**Task instructions**
A faithful copy of all the data is the goal; omit the pictures.

**Dataset content**

-=-=-

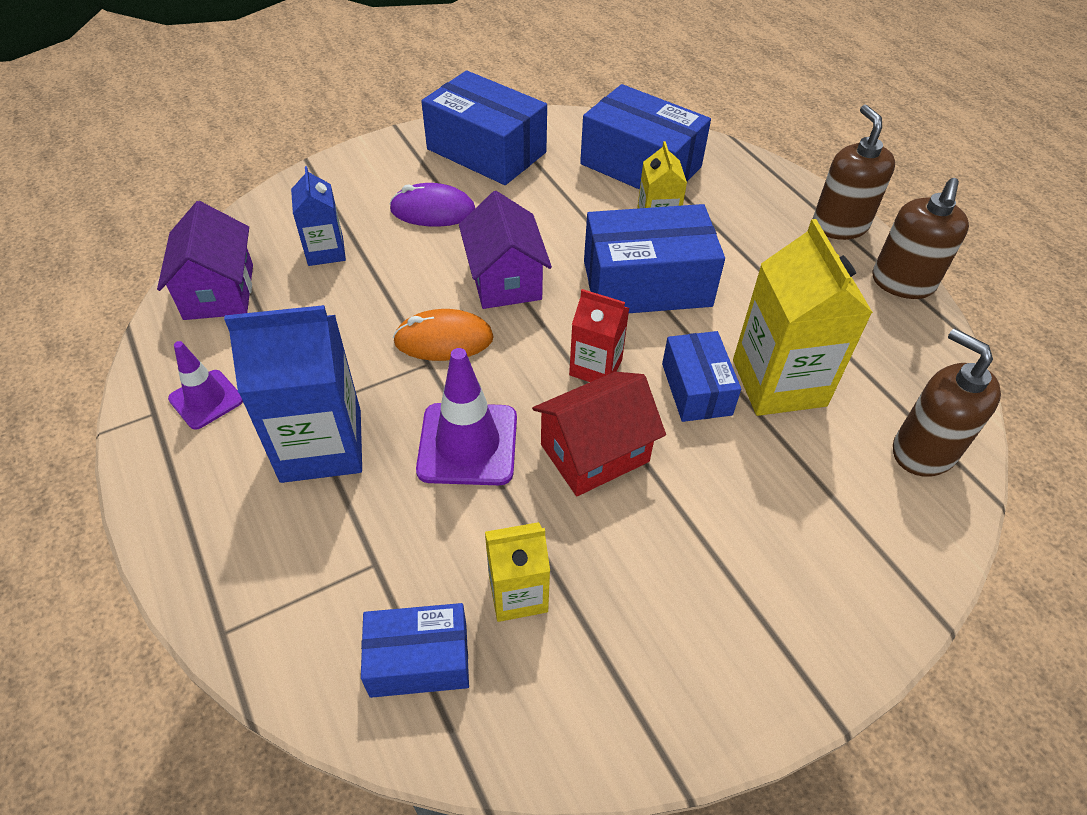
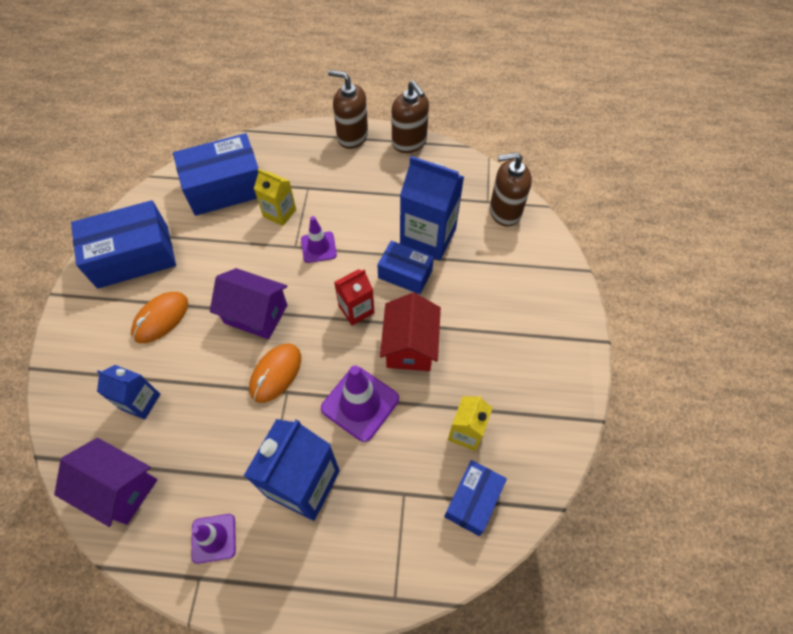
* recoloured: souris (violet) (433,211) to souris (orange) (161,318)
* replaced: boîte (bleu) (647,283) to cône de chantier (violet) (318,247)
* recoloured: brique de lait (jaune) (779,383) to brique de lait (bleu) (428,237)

-=-=-

**Solved exercise**
* recoloured: souris (violet) (433,211) to souris (orange) (161,318)
* replaced: boîte (bleu) (647,283) to cône de chantier (violet) (318,247)
* recoloured: brique de lait (jaune) (779,383) to brique de lait (bleu) (428,237)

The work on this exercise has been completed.